### Task requirements
Which lines below fall between the one containing "white deguton =>" and the one containing "Pinsel [grau] |"? Repeat them exactly, counting both of those lines, and add nothing else.

# # # # #

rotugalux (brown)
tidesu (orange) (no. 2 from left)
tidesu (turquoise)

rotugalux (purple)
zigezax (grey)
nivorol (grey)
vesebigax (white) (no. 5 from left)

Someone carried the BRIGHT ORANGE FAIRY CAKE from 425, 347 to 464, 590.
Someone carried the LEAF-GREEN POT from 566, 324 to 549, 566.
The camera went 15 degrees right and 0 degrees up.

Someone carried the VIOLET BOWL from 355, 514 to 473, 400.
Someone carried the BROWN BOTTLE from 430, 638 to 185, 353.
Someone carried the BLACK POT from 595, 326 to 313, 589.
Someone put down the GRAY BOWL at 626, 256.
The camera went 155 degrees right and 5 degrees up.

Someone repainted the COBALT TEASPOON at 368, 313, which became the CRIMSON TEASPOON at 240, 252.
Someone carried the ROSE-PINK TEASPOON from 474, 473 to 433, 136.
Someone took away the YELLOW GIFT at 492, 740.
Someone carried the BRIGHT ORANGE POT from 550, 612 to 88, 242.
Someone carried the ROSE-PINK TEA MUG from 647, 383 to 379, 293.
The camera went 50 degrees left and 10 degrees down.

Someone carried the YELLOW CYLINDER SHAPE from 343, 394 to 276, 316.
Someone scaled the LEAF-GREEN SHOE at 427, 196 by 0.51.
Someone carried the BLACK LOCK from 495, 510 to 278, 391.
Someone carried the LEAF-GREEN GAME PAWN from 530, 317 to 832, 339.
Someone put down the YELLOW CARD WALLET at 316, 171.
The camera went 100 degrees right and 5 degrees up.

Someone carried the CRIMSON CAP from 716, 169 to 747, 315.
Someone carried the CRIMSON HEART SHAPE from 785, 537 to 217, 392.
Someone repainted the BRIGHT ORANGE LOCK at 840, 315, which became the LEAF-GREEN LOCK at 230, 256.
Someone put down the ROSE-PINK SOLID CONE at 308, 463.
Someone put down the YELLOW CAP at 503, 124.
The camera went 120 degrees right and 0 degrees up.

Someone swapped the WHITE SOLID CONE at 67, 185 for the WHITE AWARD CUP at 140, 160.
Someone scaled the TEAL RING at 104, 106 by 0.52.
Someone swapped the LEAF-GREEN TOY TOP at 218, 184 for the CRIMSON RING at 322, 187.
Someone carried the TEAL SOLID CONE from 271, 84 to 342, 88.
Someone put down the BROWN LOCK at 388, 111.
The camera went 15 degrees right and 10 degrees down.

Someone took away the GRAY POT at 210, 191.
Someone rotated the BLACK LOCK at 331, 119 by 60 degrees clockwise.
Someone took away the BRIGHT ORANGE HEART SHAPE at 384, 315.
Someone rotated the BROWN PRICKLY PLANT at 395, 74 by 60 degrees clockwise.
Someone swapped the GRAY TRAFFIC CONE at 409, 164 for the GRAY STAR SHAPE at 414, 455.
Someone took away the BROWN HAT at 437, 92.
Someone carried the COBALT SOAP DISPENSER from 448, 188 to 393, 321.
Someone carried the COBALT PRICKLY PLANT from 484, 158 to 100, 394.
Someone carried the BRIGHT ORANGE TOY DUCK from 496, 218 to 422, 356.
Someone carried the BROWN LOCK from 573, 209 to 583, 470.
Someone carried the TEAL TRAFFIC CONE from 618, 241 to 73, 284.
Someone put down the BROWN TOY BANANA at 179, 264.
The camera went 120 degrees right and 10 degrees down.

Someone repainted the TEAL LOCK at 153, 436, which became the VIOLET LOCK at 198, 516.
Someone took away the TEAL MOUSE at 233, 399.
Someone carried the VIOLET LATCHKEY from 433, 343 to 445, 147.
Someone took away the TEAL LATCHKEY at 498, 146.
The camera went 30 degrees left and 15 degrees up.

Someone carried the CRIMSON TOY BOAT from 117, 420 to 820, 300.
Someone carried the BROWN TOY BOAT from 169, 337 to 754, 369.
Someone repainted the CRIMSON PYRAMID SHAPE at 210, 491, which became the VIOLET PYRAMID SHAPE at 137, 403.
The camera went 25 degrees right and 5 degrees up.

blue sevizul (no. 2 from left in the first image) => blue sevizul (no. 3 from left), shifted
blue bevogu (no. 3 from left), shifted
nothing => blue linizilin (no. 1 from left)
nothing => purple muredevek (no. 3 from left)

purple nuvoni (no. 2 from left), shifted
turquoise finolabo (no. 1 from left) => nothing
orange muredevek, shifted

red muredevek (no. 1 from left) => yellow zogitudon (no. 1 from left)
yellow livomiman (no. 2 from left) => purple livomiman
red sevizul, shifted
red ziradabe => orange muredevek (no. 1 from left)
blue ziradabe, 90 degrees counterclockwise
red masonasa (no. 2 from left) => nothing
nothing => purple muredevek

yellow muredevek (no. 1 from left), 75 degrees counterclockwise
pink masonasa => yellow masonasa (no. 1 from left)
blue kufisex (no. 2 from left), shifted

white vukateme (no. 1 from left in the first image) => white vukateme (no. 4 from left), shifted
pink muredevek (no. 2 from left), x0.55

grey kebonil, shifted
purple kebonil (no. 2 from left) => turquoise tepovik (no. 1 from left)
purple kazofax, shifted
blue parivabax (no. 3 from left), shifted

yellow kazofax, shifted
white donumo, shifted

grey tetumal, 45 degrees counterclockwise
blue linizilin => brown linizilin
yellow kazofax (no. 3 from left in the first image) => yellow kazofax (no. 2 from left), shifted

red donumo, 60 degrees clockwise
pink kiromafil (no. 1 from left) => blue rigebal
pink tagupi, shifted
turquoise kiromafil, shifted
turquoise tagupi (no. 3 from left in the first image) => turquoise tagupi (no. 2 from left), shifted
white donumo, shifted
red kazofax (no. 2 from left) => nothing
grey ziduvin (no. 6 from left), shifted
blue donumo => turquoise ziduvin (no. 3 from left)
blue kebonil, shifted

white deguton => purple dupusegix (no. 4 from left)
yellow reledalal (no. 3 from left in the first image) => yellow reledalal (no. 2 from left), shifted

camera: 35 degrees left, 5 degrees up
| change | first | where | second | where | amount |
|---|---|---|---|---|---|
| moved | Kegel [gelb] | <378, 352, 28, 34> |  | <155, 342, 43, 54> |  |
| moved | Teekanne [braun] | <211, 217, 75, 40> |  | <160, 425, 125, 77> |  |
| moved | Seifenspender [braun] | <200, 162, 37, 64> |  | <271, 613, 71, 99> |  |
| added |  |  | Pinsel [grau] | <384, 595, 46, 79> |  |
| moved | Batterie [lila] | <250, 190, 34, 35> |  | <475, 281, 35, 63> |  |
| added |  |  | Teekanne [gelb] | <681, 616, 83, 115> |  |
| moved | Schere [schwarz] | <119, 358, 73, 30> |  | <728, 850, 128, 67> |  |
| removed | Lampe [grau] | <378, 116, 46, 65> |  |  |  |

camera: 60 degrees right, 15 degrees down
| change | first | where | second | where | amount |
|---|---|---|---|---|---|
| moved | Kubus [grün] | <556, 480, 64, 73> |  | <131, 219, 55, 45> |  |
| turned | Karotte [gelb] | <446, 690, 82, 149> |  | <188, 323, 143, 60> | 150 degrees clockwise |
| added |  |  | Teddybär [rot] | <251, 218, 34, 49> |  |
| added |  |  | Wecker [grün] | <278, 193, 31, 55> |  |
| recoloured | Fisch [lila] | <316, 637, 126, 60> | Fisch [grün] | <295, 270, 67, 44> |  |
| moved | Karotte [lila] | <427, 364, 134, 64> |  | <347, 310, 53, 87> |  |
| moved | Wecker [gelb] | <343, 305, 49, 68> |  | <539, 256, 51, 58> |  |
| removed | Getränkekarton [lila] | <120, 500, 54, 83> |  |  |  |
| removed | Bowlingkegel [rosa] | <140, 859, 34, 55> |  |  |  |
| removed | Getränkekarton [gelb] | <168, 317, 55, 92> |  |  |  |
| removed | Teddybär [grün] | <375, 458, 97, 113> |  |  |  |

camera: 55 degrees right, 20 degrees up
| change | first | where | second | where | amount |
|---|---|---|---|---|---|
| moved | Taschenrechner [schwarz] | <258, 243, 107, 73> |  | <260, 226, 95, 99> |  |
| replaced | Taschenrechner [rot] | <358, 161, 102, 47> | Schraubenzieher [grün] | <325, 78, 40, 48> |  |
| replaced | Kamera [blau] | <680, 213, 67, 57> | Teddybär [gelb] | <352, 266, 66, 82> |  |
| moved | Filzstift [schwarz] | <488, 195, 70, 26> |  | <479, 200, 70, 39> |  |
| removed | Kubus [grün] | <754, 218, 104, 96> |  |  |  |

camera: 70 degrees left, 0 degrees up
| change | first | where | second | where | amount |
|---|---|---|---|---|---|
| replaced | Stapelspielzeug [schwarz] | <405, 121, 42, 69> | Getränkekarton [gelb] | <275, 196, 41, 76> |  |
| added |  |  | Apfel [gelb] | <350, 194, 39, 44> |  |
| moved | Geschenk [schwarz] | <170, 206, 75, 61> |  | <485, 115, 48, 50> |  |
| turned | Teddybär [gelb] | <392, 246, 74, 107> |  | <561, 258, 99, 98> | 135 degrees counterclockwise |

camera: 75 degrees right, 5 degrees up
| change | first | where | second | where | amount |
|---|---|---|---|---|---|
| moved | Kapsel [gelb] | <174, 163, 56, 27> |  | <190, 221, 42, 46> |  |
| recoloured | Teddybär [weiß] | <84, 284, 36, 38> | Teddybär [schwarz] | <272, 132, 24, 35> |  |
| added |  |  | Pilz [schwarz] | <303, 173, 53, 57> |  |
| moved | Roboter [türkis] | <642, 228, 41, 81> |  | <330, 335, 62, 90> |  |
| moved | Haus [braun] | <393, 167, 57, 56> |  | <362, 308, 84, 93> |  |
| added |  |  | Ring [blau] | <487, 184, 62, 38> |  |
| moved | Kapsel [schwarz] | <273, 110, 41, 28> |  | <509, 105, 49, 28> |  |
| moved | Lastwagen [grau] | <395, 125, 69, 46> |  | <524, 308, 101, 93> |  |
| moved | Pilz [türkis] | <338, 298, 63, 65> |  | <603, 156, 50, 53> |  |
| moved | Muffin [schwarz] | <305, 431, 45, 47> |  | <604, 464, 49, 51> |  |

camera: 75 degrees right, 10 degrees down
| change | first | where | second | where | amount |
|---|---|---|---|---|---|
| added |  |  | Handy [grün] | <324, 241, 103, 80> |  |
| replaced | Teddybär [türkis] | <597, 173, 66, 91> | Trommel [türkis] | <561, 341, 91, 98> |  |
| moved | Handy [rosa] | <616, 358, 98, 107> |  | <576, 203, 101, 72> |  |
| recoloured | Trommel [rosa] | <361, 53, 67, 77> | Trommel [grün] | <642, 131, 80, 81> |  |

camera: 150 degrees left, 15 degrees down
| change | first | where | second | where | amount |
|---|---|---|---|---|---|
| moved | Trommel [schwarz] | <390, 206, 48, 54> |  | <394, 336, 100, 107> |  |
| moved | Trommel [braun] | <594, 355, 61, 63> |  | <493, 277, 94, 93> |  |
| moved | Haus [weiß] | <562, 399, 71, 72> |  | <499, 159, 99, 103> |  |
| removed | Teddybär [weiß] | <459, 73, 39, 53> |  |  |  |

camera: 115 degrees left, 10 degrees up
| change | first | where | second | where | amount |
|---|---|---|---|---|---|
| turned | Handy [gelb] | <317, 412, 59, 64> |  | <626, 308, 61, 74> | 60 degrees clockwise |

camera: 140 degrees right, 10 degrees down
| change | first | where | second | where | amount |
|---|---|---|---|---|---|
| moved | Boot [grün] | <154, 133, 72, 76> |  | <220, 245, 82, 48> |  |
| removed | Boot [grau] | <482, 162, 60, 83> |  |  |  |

# # # # #

### Result for this task
white deguton => purple dupusegix (no. 4 from left)
yellow reledalal (no. 3 from left in the first image) => yellow reledalal (no. 2 from left), shifted

camera: 35 degrees left, 5 degrees up
| change | first | where | second | where | amount |
|---|---|---|---|---|---|
| moved | Kegel [gelb] | <378, 352, 28, 34> |  | <155, 342, 43, 54> |  |
| moved | Teekanne [braun] | <211, 217, 75, 40> |  | <160, 425, 125, 77> |  |
| moved | Seifenspender [braun] | <200, 162, 37, 64> |  | <271, 613, 71, 99> |  |
| added |  |  | Pinsel [grau] | <384, 595, 46, 79> |  |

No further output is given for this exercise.